Whenever a line below holds the word "OPTO", count it; please give only the final number.

DATA SHOWN ▸
****************
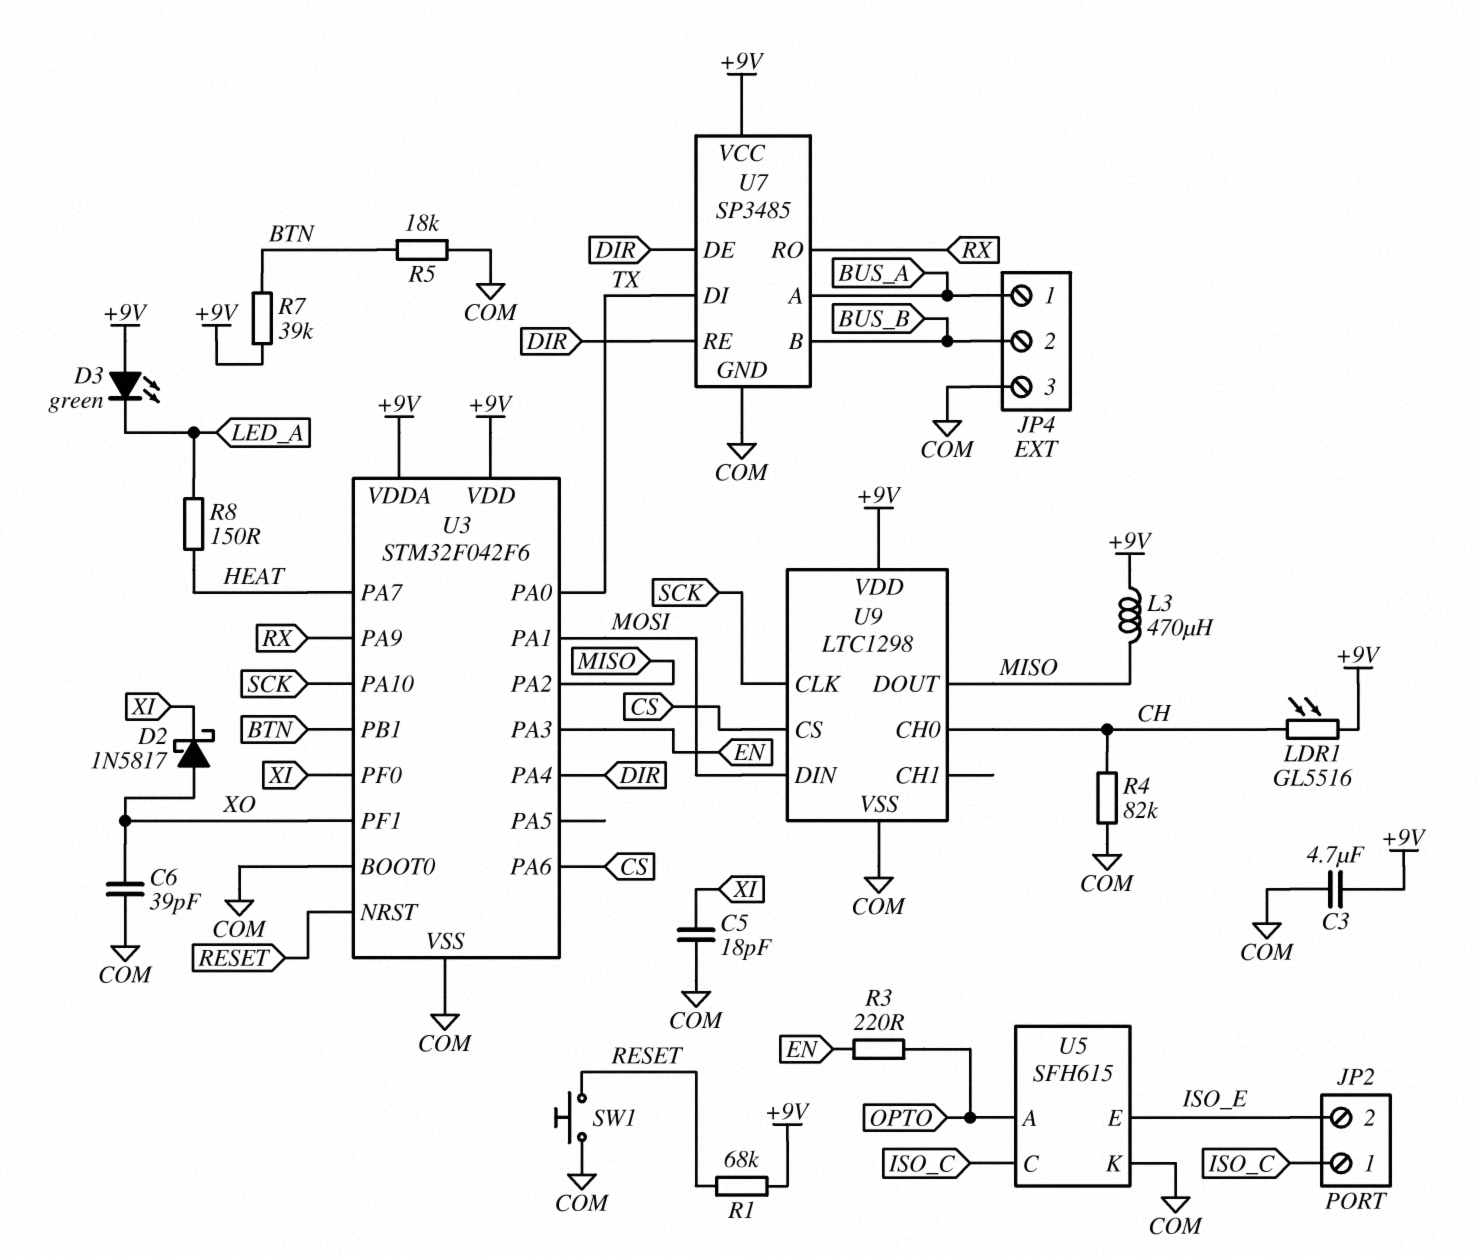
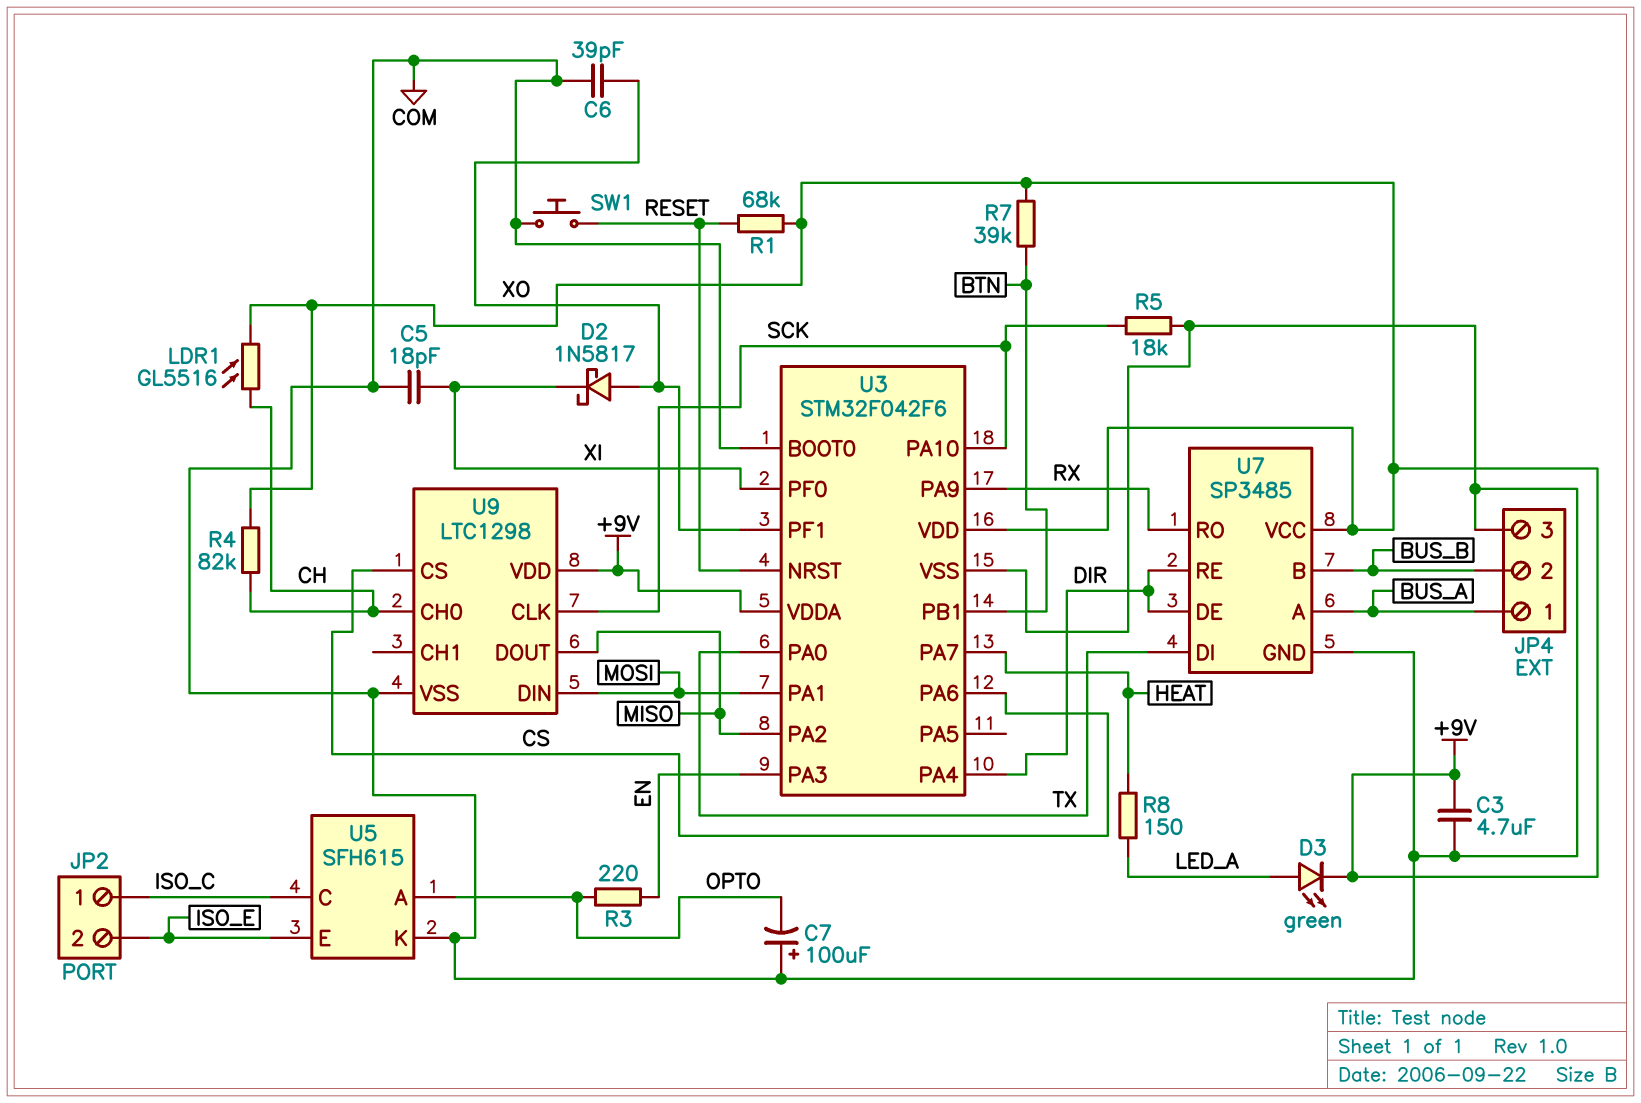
C7: none -> 100uF (plus COM, minus OPTO)
D3: LED green (A +9V, K LED_A) -> LED green (A LED_A, K +9V)
L3: 470uH (+9V, MISO) -> none
R4: 82k (CH, COM) -> 82k (+9V, CH)
R5: 18k (BTN, COM) -> 18k (COM, SCK)

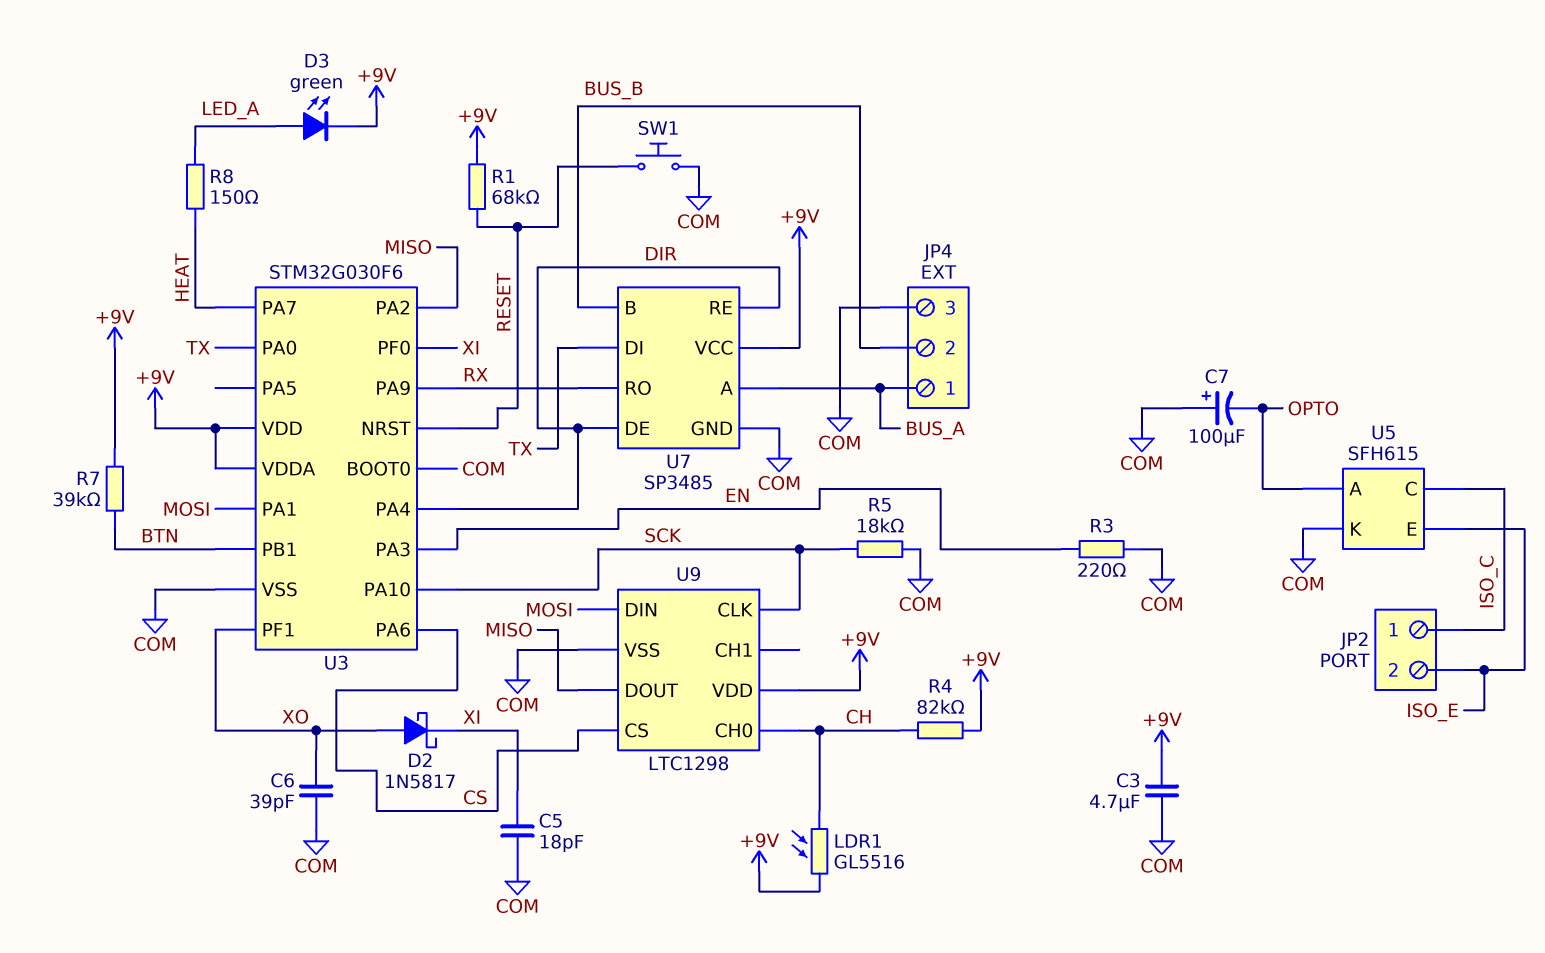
R3: 220 (EN, OPTO) -> 220 (COM, EN)
U3: STM32F042F6 -> STM32G030F6

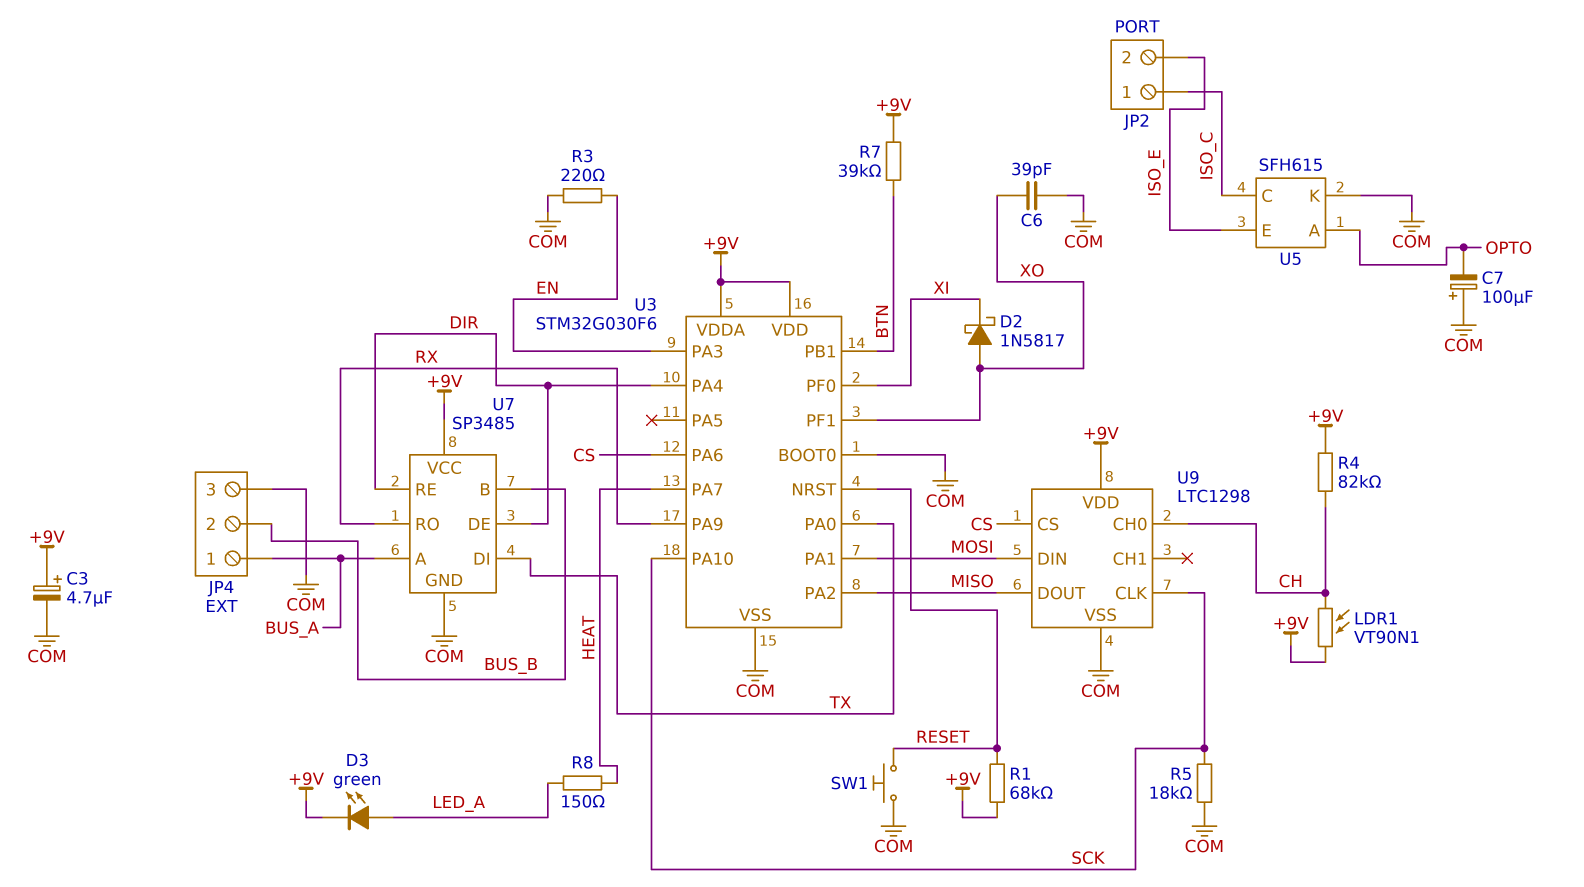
C3: 4.7uF (+9V, COM) -> 4.7uF (plus +9V, minus COM)
C5: 18pF (COM, XI) -> none
LDR1: GL5516 (+9V, CH) -> VT90N1 (+9V, CH)

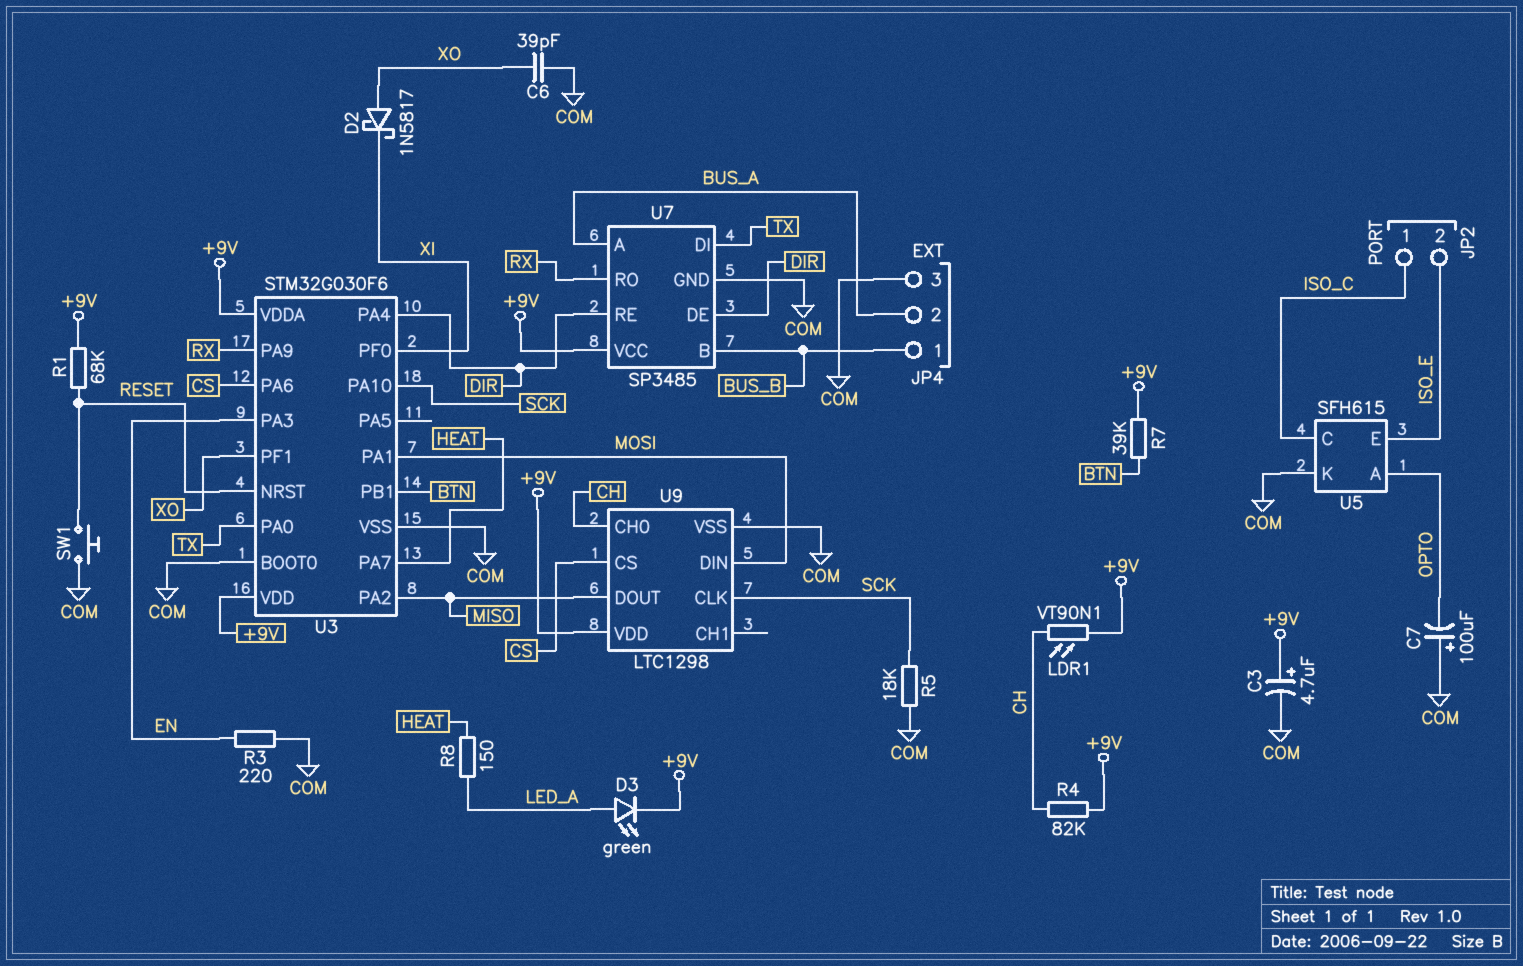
JP4 pin 1: BUS_A -> BUS_B
JP4 pin 2: BUS_B -> BUS_A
****************
ANSWER TO THIS TASK ▸ 2